____ GIVEN DATA
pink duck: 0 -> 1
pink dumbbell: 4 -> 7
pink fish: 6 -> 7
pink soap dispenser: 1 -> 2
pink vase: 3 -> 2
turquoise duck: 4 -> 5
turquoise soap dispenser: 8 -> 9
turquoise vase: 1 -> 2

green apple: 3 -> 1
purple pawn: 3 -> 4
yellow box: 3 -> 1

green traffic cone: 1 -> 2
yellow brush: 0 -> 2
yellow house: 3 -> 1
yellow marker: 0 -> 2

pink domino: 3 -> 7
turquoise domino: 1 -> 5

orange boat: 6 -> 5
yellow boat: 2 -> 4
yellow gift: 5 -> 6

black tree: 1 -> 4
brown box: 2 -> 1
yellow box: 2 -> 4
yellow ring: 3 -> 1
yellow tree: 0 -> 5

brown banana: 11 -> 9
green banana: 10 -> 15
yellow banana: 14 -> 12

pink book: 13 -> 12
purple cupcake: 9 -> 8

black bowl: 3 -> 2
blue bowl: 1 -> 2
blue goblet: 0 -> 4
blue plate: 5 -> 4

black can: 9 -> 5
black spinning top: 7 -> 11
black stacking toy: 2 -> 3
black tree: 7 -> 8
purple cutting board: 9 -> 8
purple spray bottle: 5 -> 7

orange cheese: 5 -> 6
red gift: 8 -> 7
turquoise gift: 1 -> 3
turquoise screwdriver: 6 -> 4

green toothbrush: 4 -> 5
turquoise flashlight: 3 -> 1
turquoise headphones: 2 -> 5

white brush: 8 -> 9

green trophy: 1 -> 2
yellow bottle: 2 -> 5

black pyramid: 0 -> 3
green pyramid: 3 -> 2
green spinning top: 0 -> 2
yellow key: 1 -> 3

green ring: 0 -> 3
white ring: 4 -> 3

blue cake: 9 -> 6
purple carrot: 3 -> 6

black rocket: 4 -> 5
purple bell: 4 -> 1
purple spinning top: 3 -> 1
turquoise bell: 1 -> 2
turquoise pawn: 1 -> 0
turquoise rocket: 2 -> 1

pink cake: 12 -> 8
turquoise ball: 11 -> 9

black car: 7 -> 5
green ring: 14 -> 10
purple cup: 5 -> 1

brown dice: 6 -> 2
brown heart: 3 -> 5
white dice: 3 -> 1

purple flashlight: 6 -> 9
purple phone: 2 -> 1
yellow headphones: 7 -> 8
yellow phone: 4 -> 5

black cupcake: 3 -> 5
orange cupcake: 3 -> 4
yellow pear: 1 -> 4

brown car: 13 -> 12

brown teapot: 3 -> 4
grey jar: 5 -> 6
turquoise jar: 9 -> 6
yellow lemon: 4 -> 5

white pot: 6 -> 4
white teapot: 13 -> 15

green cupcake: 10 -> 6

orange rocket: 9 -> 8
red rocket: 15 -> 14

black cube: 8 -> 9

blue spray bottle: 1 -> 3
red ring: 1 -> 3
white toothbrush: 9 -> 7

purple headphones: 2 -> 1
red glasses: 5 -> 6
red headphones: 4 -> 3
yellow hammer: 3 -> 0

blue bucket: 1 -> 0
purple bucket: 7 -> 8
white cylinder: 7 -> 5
________
• [ABOUT THIS TASK] Faithfully copy every entry, leaving nothing out.

• [FINAL ANSWER]
pink duck: 0 -> 1
pink dumbbell: 4 -> 7
pink fish: 6 -> 7
pink soap dispenser: 1 -> 2
pink vase: 3 -> 2
turquoise duck: 4 -> 5
turquoise soap dispenser: 8 -> 9
turquoise vase: 1 -> 2

green apple: 3 -> 1
purple pawn: 3 -> 4
yellow box: 3 -> 1

green traffic cone: 1 -> 2
yellow brush: 0 -> 2
yellow house: 3 -> 1
yellow marker: 0 -> 2

pink domino: 3 -> 7
turquoise domino: 1 -> 5

orange boat: 6 -> 5
yellow boat: 2 -> 4
yellow gift: 5 -> 6

black tree: 1 -> 4
brown box: 2 -> 1
yellow box: 2 -> 4
yellow ring: 3 -> 1
yellow tree: 0 -> 5

brown banana: 11 -> 9
green banana: 10 -> 15
yellow banana: 14 -> 12

pink book: 13 -> 12
purple cupcake: 9 -> 8

black bowl: 3 -> 2
blue bowl: 1 -> 2
blue goblet: 0 -> 4
blue plate: 5 -> 4

black can: 9 -> 5
black spinning top: 7 -> 11
black stacking toy: 2 -> 3
black tree: 7 -> 8
purple cutting board: 9 -> 8
purple spray bottle: 5 -> 7

orange cheese: 5 -> 6
red gift: 8 -> 7
turquoise gift: 1 -> 3
turquoise screwdriver: 6 -> 4

green toothbrush: 4 -> 5
turquoise flashlight: 3 -> 1
turquoise headphones: 2 -> 5

white brush: 8 -> 9

green trophy: 1 -> 2
yellow bottle: 2 -> 5

black pyramid: 0 -> 3
green pyramid: 3 -> 2
green spinning top: 0 -> 2
yellow key: 1 -> 3

green ring: 0 -> 3
white ring: 4 -> 3

blue cake: 9 -> 6
purple carrot: 3 -> 6

black rocket: 4 -> 5
purple bell: 4 -> 1
purple spinning top: 3 -> 1
turquoise bell: 1 -> 2
turquoise pawn: 1 -> 0
turquoise rocket: 2 -> 1

pink cake: 12 -> 8
turquoise ball: 11 -> 9

black car: 7 -> 5
green ring: 14 -> 10
purple cup: 5 -> 1

brown dice: 6 -> 2
brown heart: 3 -> 5
white dice: 3 -> 1

purple flashlight: 6 -> 9
purple phone: 2 -> 1
yellow headphones: 7 -> 8
yellow phone: 4 -> 5

black cupcake: 3 -> 5
orange cupcake: 3 -> 4
yellow pear: 1 -> 4

brown car: 13 -> 12

brown teapot: 3 -> 4
grey jar: 5 -> 6
turquoise jar: 9 -> 6
yellow lemon: 4 -> 5

white pot: 6 -> 4
white teapot: 13 -> 15

green cupcake: 10 -> 6

orange rocket: 9 -> 8
red rocket: 15 -> 14

black cube: 8 -> 9

blue spray bottle: 1 -> 3
red ring: 1 -> 3
white toothbrush: 9 -> 7

purple headphones: 2 -> 1
red glasses: 5 -> 6
red headphones: 4 -> 3
yellow hammer: 3 -> 0

blue bucket: 1 -> 0
purple bucket: 7 -> 8
white cylinder: 7 -> 5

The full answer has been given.